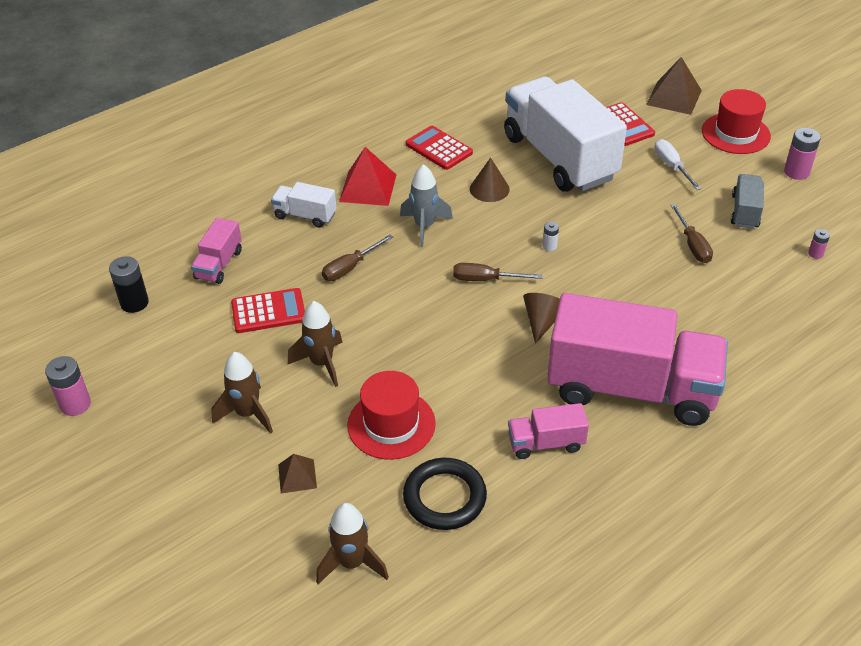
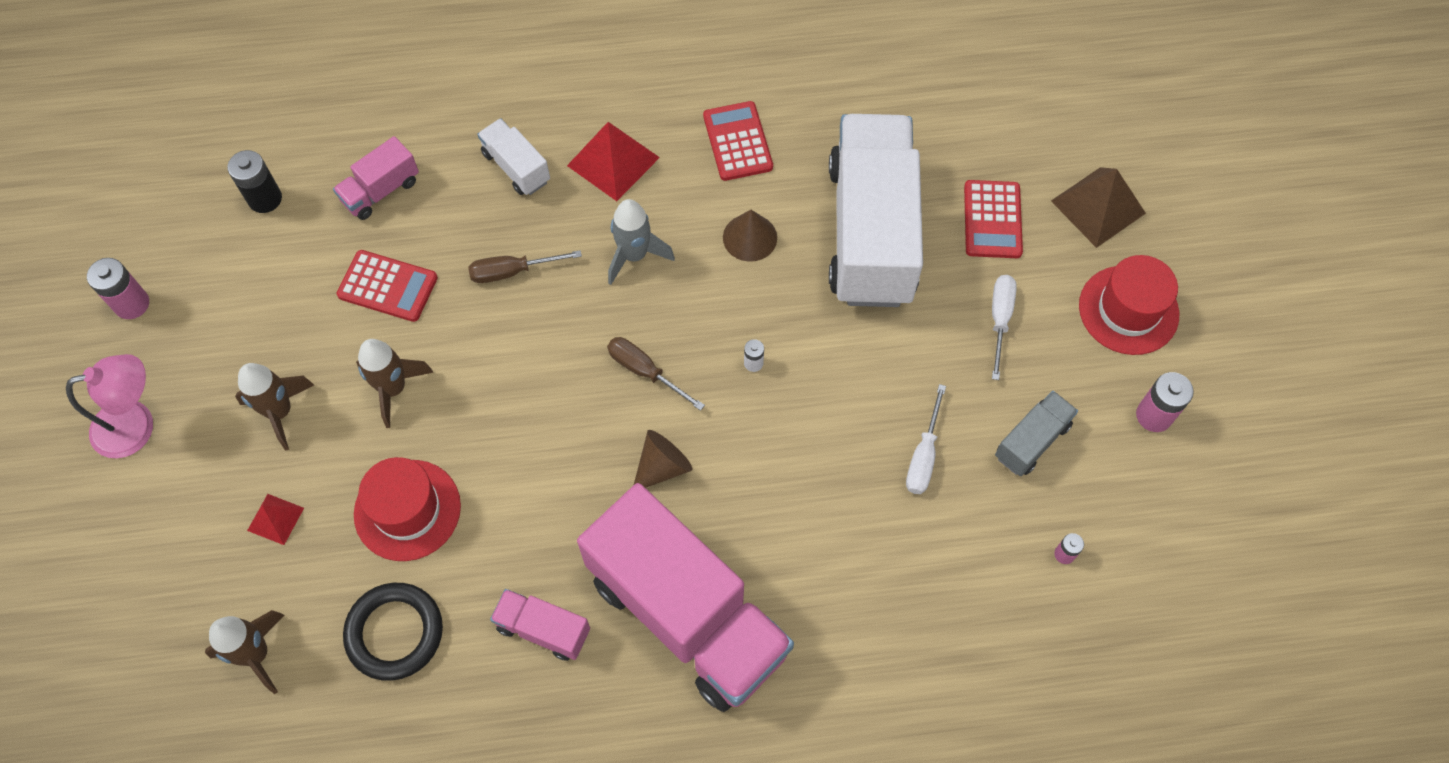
camera: 30 degrees right, 20 degrees up
(138, 473) = (136, 425): none -> pink lamp
(297, 476) = (275, 519): brown pyramid -> red pyramid
(692, 245) = (923, 455): brown screwdriver -> white screwdriver

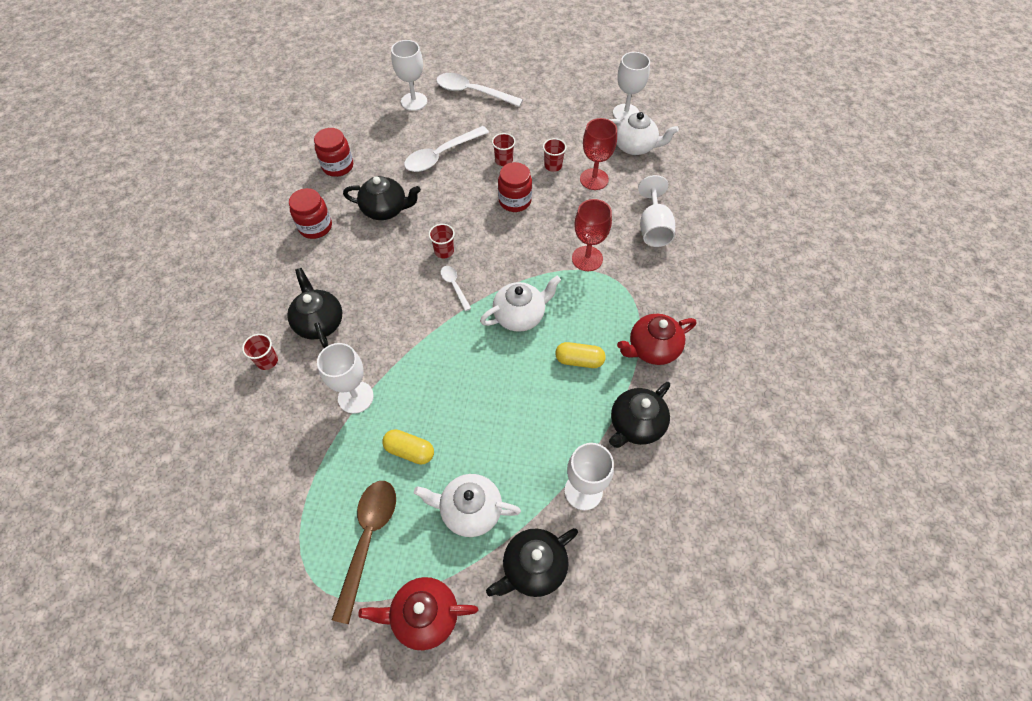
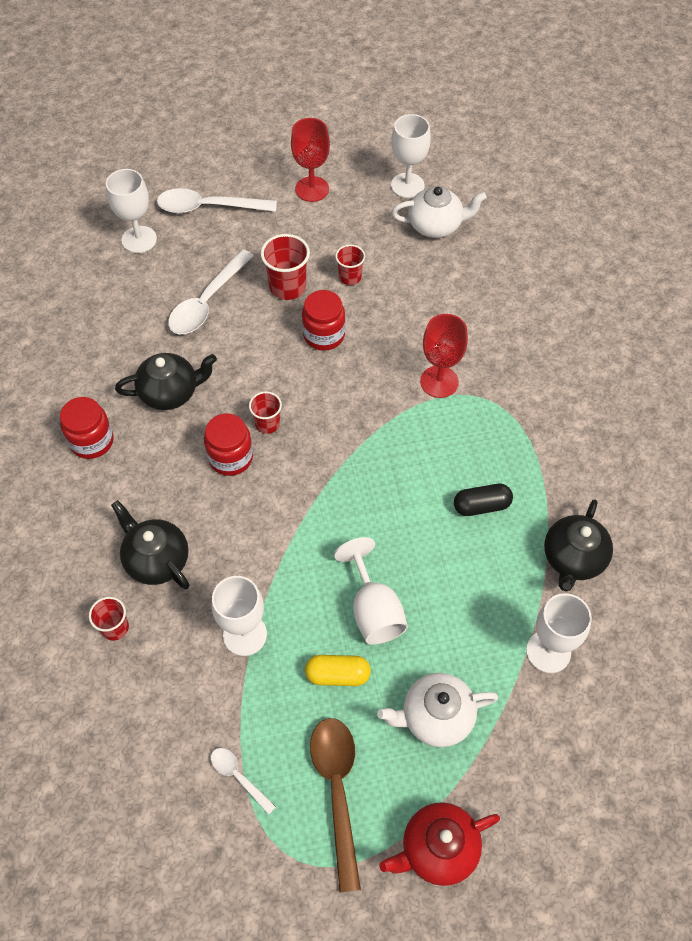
camera: 20 degrees left, 0 degrees up
(338, 166) = (82, 353): red jar -> red jar (231, 457)
(454, 286) = (299, 463): white spoon -> white spoon (238, 777)
(504, 160) = (287, 287): red cup -> red cup, size x1.60
(520, 315) = (392, 474): white teapot -> none
(533, 567) = (531, 753): black teapot -> none
(579, 360) = (481, 506): yellow capsule -> black capsule
(594, 179) = (405, 281): red goblet -> red goblet (312, 189)
(652, 348) = (555, 466): red teapot -> none
(653, 228) = (498, 322): white goblet -> white goblet (373, 610)

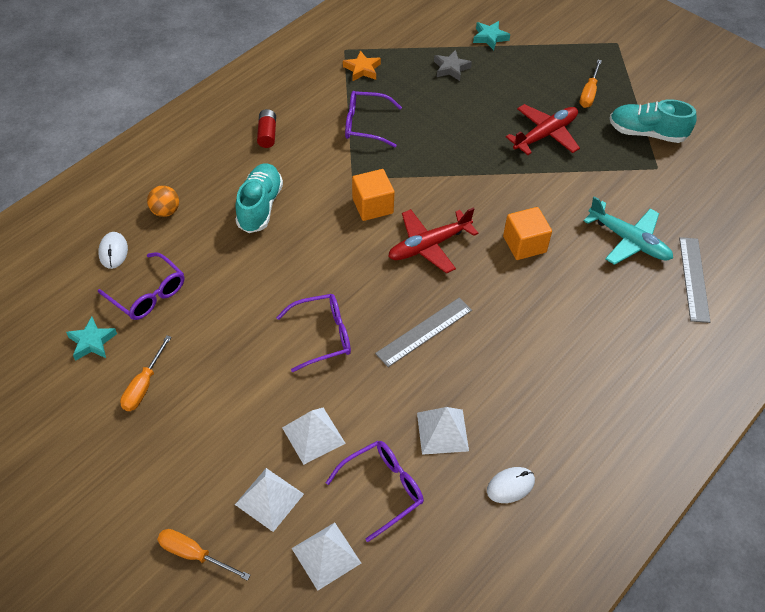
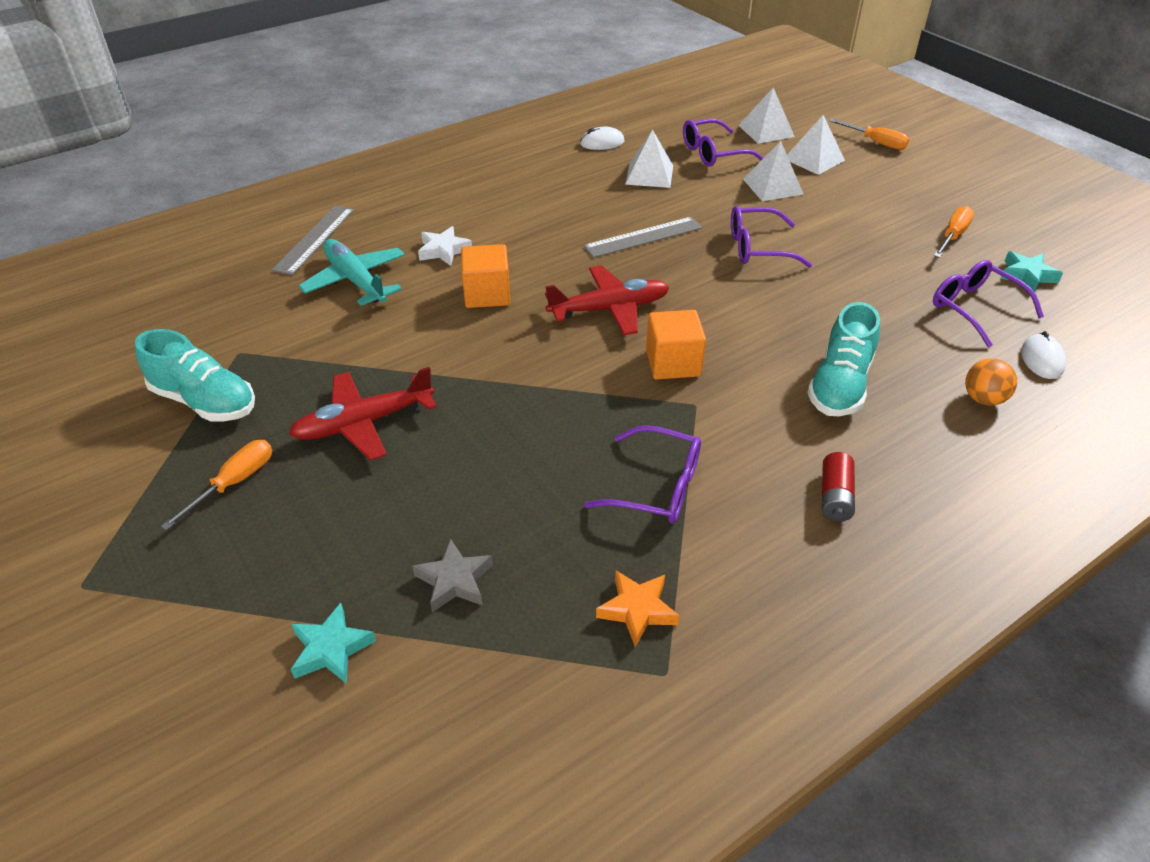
camera: 165 degrees left, 10 degrees down
(583, 284) = (443, 250): none -> white star

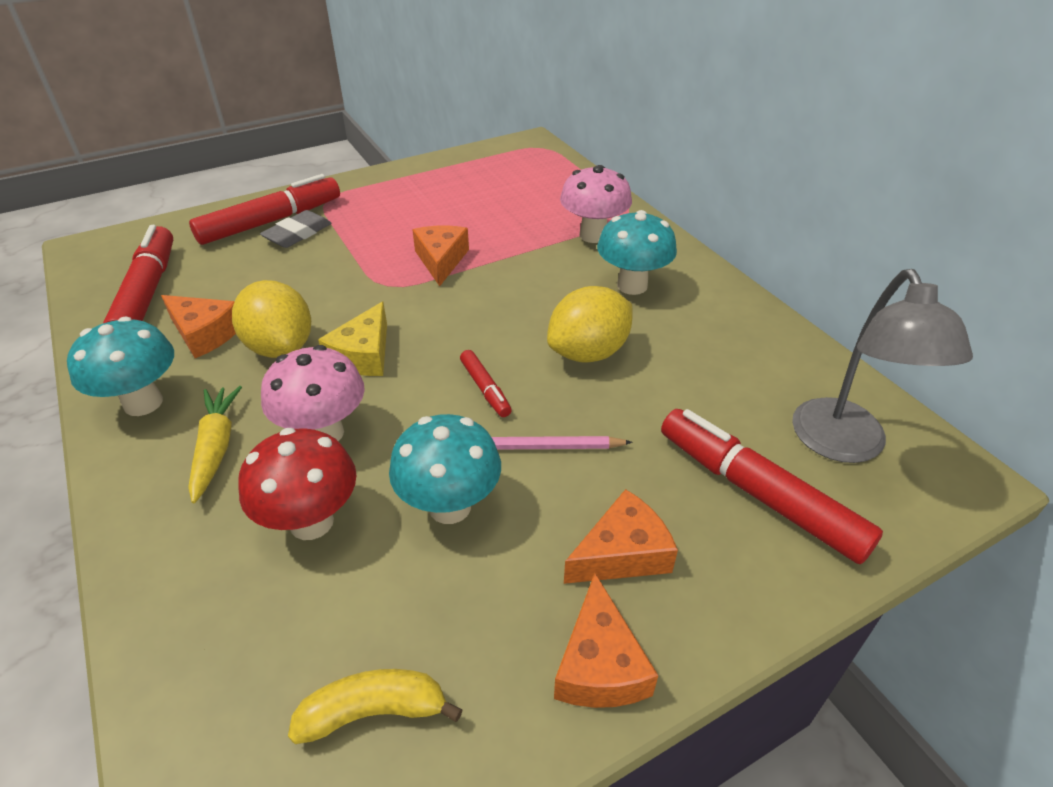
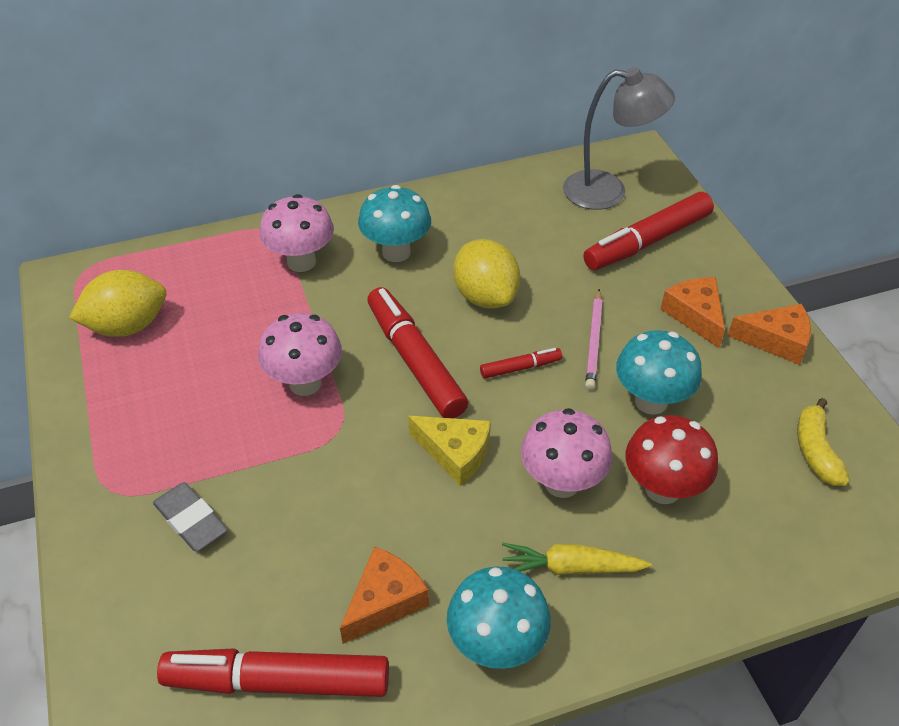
camera: 80 degrees left, 5 degrees up
(271, 221) = (145, 552): red marker -> red marker (415, 360)
(280, 347) = (427, 524): yellow lemon -> yellow lemon (127, 326)
(441, 260) = (305, 383): orange cheese -> pink mushroom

------

▶ _Task_:
Reproduce each line above precisely, with no pictures.

▶ _Completed exercise_:
camera: 30 degrees right, 20 degrees up
(138, 473) = (136, 425): none -> pink lamp
(297, 476) = (275, 519): brown pyramid -> red pyramid
(692, 245) = (923, 455): brown screwdriver -> white screwdriver

camera: 20 degrees left, 0 degrees up
(338, 166) = (82, 353): red jar -> red jar (231, 457)
(454, 286) = (299, 463): white spoon -> white spoon (238, 777)
(504, 160) = (287, 287): red cup -> red cup, size x1.60
(520, 315) = (392, 474): white teapot -> none
(533, 567) = (531, 753): black teapot -> none
(579, 360) = (481, 506): yellow capsule -> black capsule
(594, 179) = (405, 281): red goblet -> red goblet (312, 189)
(652, 348) = (555, 466): red teapot -> none
(653, 228) = (498, 322): white goblet -> white goblet (373, 610)

camera: 165 degrees left, 10 degrees down
(583, 284) = (443, 250): none -> white star

camera: 80 degrees left, 5 degrees up
(271, 221) = (145, 552): red marker -> red marker (415, 360)
(280, 347) = (427, 524): yellow lemon -> yellow lemon (127, 326)
(441, 260) = (305, 383): orange cheese -> pink mushroom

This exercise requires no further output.